Task directions — Copy the data below exactly. Any pictures in it should be omitted.

Material provided —
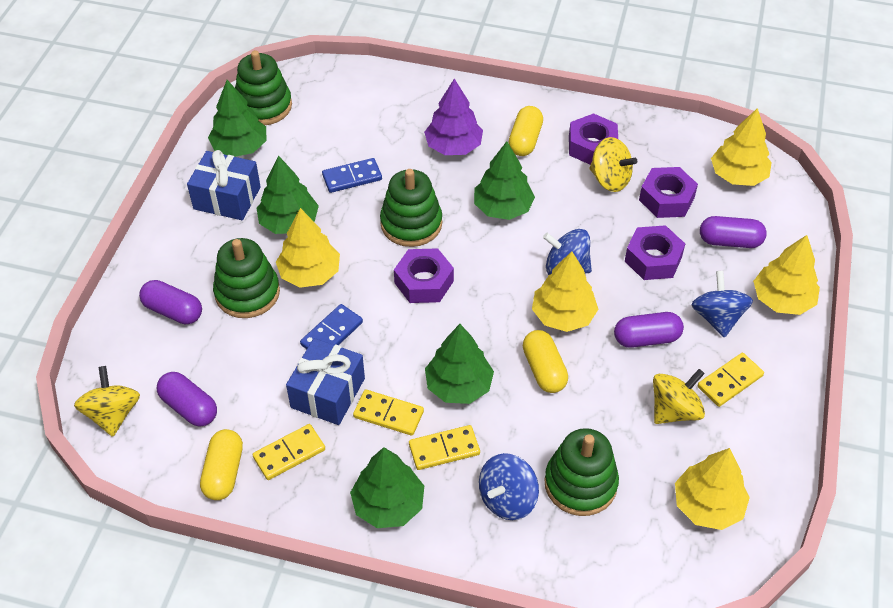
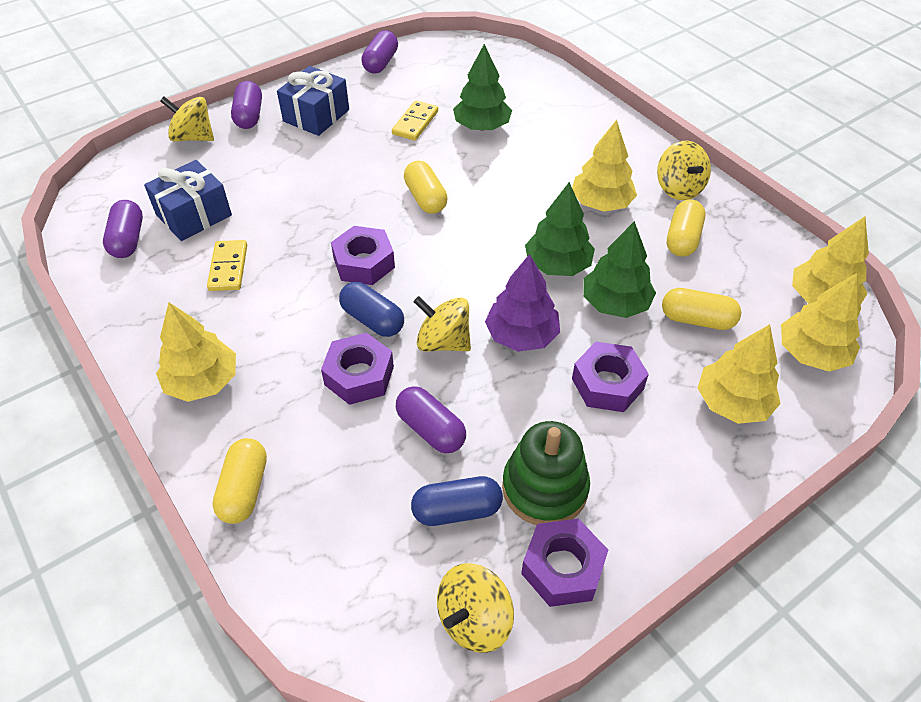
blue capsule: 0 -> 2
blue domino: 2 -> 0
blue spinning top: 3 -> 0
green stacking toy: 4 -> 1
green tree: 5 -> 3
yellow capsule: 3 -> 4
yellow domino: 4 -> 2
yellow spinning top: 3 -> 4

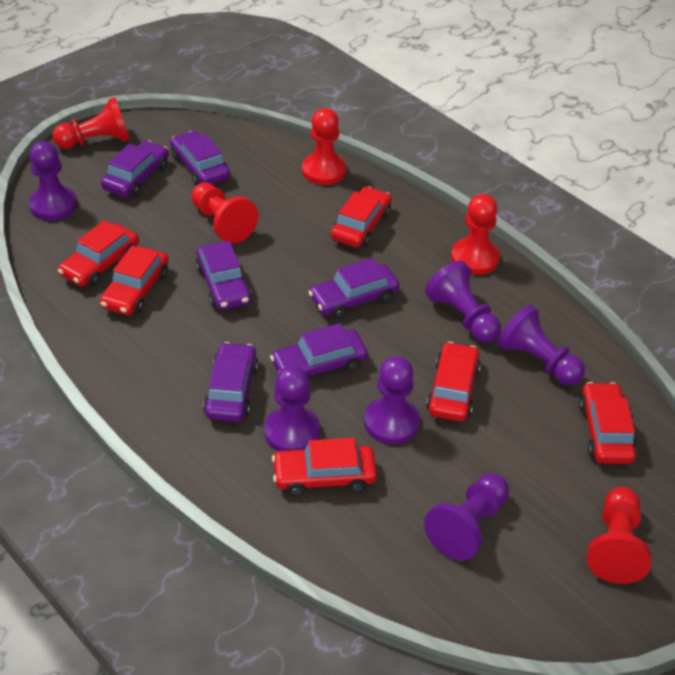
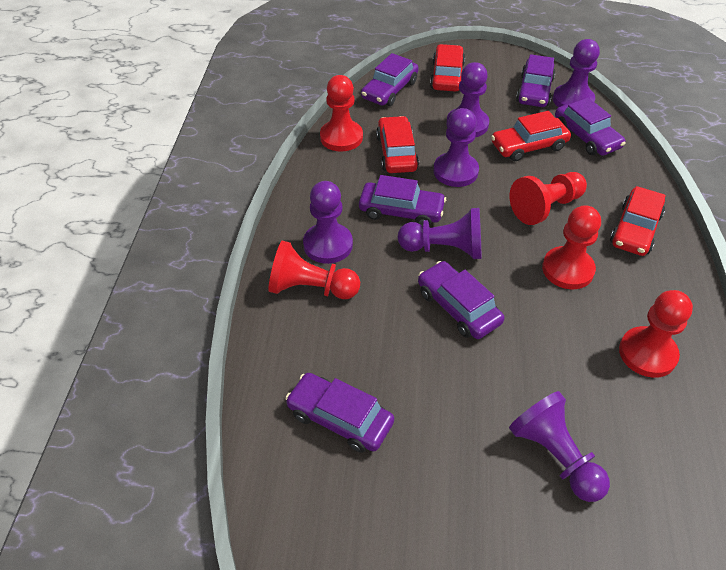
red car: 6 -> 4

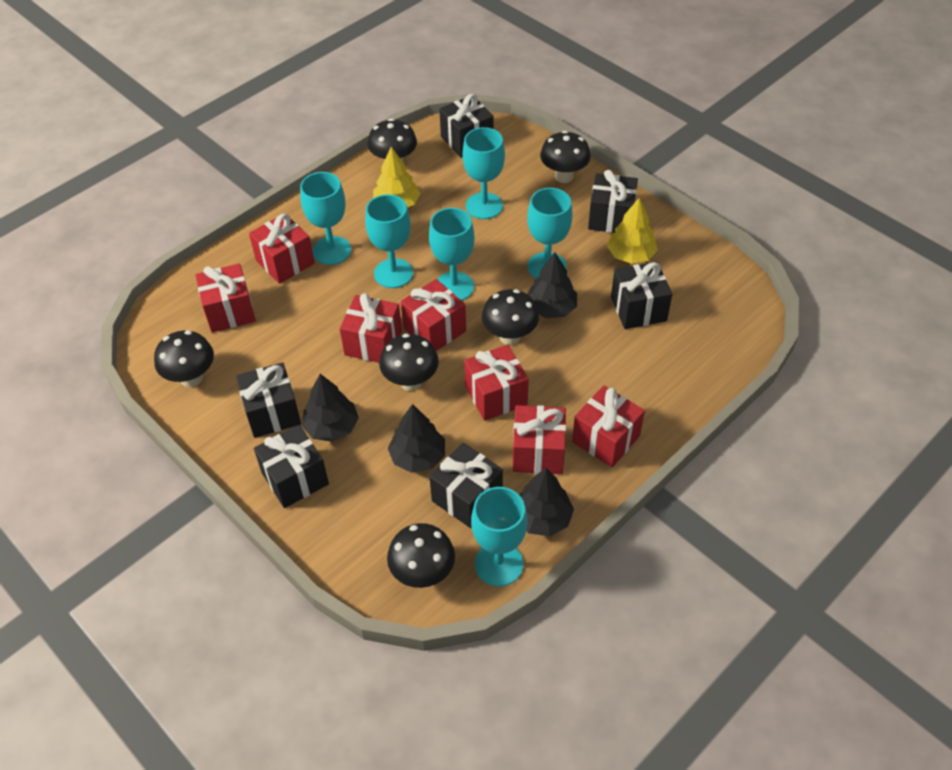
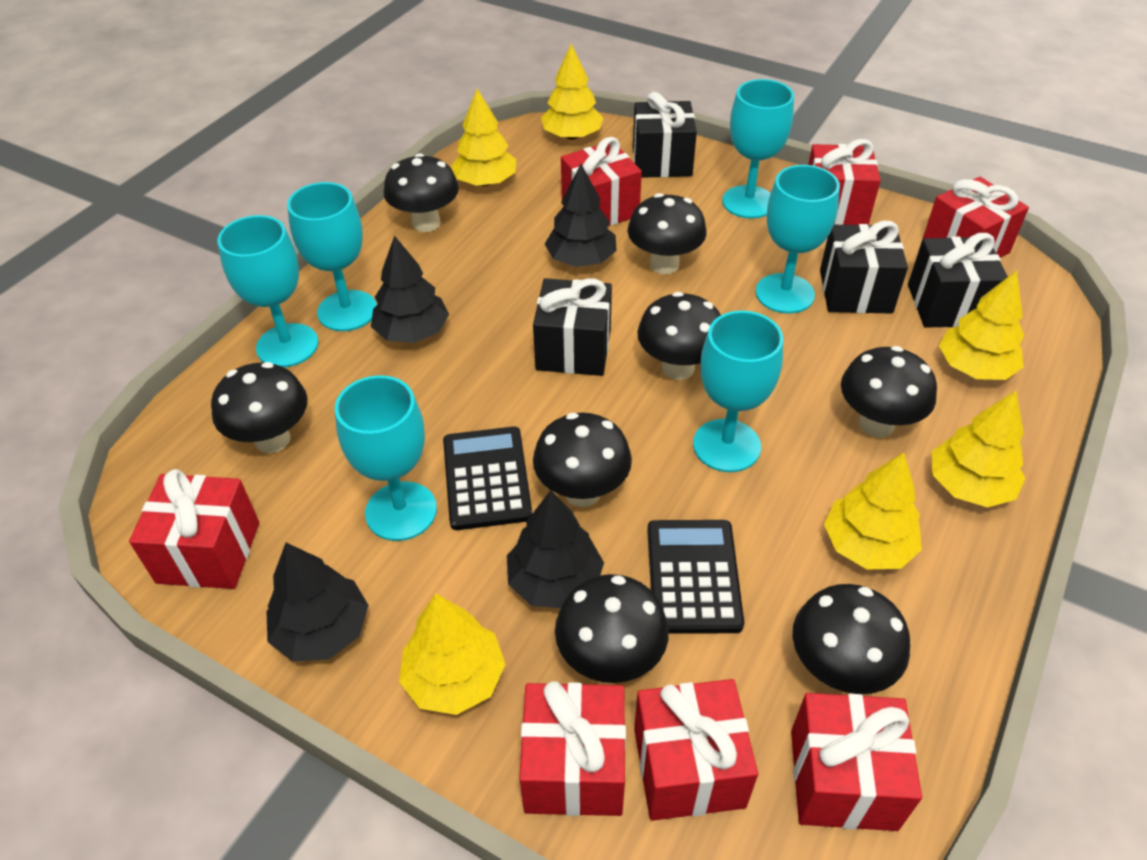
black calculator: 0 -> 2
black gift: 6 -> 4
black mushroom: 6 -> 8
yellow tree: 2 -> 6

Response below —
blue capsule: 0 -> 2
blue domino: 2 -> 0
blue spinning top: 3 -> 0
green stacking toy: 4 -> 1
green tree: 5 -> 3
yellow capsule: 3 -> 4
yellow domino: 4 -> 2
yellow spinning top: 3 -> 4

red car: 6 -> 4

black calculator: 0 -> 2
black gift: 6 -> 4
black mushroom: 6 -> 8
yellow tree: 2 -> 6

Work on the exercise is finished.